What this task involves:
What is needed here is an exact repetition of the records below, beginning at the line that has "yellow 1x1 plate [568,301,616,337]" and stopping after the line that has "yellow 1x2 plate [416,54,493,110]".

Source data section start

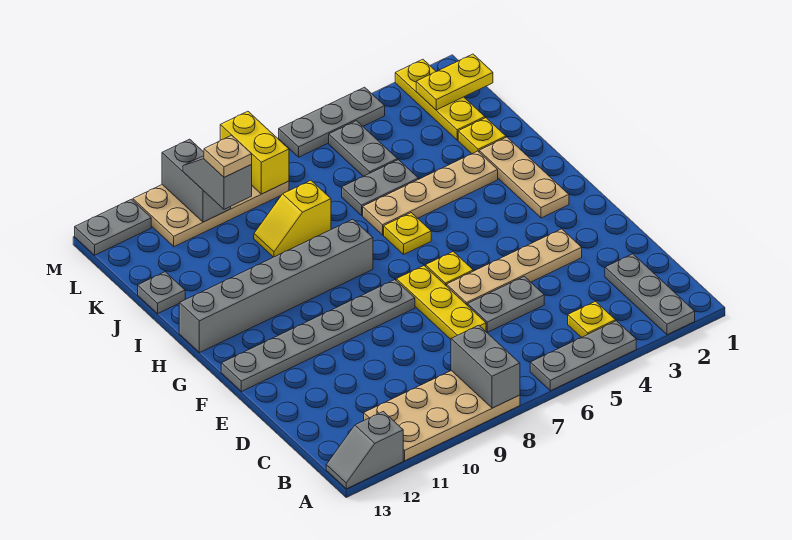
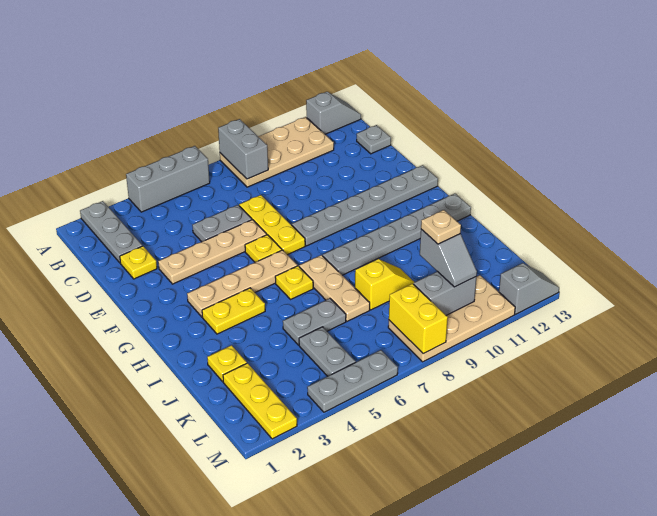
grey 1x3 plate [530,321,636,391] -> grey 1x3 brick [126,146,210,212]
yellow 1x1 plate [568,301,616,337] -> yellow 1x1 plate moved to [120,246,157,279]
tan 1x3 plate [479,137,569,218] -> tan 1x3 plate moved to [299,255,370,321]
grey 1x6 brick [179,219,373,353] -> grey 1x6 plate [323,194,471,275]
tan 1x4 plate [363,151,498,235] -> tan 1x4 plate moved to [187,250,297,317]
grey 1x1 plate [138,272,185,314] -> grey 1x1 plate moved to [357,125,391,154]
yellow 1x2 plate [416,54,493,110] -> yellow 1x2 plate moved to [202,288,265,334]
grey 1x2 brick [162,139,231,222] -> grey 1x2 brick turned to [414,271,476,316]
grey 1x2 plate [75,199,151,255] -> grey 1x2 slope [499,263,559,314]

Source data section end
Source data section start

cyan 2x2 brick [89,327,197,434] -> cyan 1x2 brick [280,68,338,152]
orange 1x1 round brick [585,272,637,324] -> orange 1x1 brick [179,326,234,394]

Source data section end

Task output:
yellow 1x1 plate [568,301,616,337] -> yellow 1x1 plate moved to [120,246,157,279]
tan 1x3 plate [479,137,569,218] -> tan 1x3 plate moved to [299,255,370,321]
grey 1x6 brick [179,219,373,353] -> grey 1x6 plate [323,194,471,275]
tan 1x4 plate [363,151,498,235] -> tan 1x4 plate moved to [187,250,297,317]
grey 1x1 plate [138,272,185,314] -> grey 1x1 plate moved to [357,125,391,154]
yellow 1x2 plate [416,54,493,110] -> yellow 1x2 plate moved to [202,288,265,334]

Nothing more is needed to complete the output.